WHAT THIS TASK INVOLVES -> Return the data below exactly, but only from the line containing "orange fork: 2 -> 0" through the line containing "yellow tree: 2 -> 3", with both of those lines included.

SUPPLIED ENTRIES ->
※ ※ ※
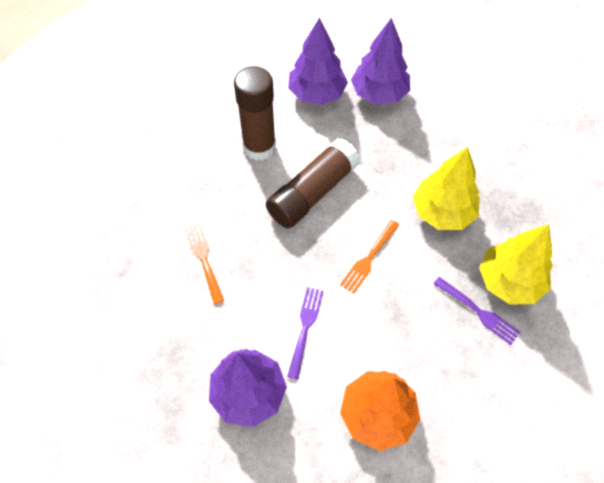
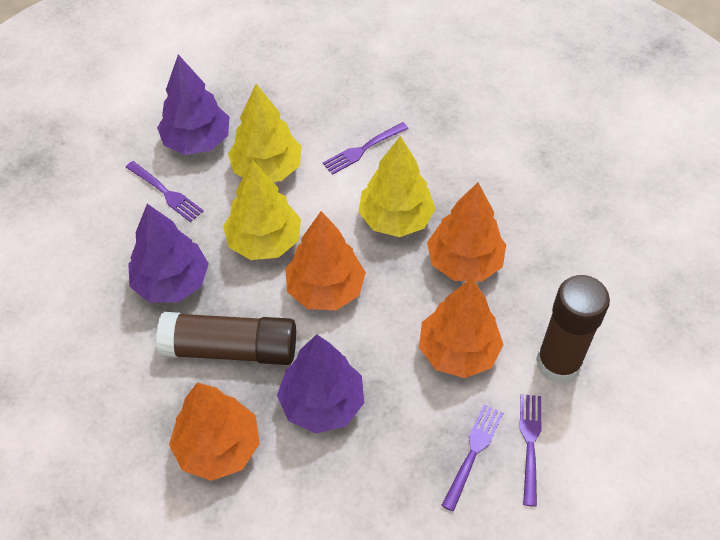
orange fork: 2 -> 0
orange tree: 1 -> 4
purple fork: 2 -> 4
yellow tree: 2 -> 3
※ ※ ※
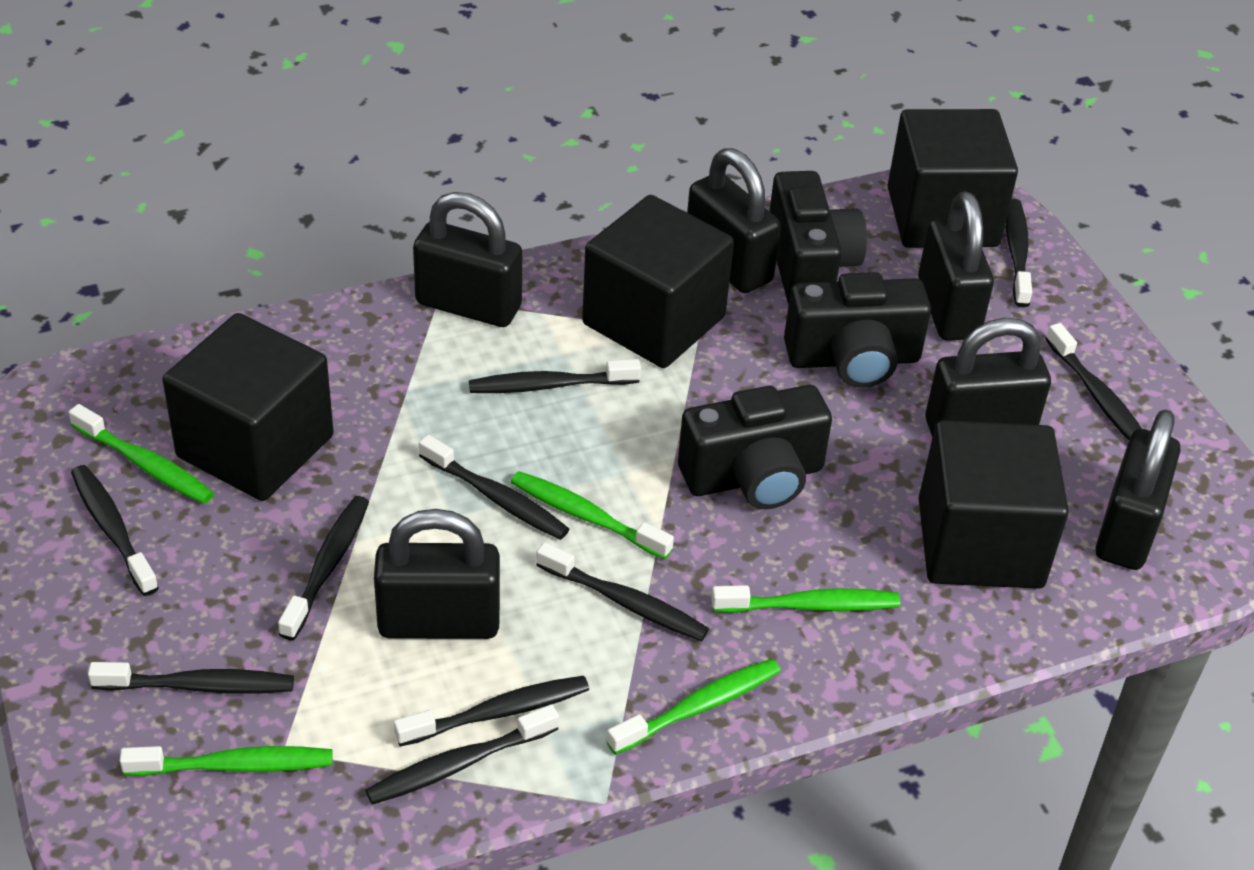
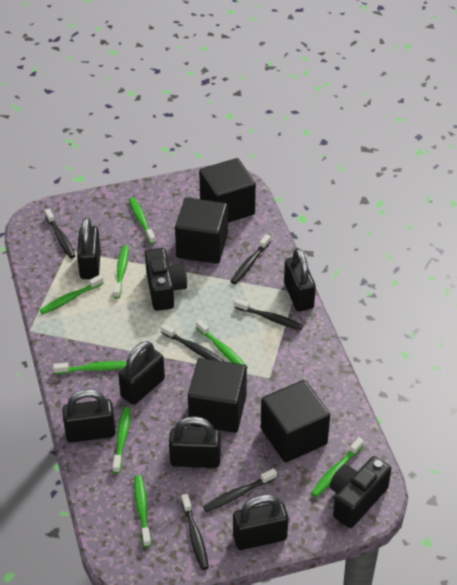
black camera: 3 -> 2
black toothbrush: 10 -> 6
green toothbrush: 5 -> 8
※ ※ ※
EXPECTED ANSWER ->
orange fork: 2 -> 0
orange tree: 1 -> 4
purple fork: 2 -> 4
yellow tree: 2 -> 3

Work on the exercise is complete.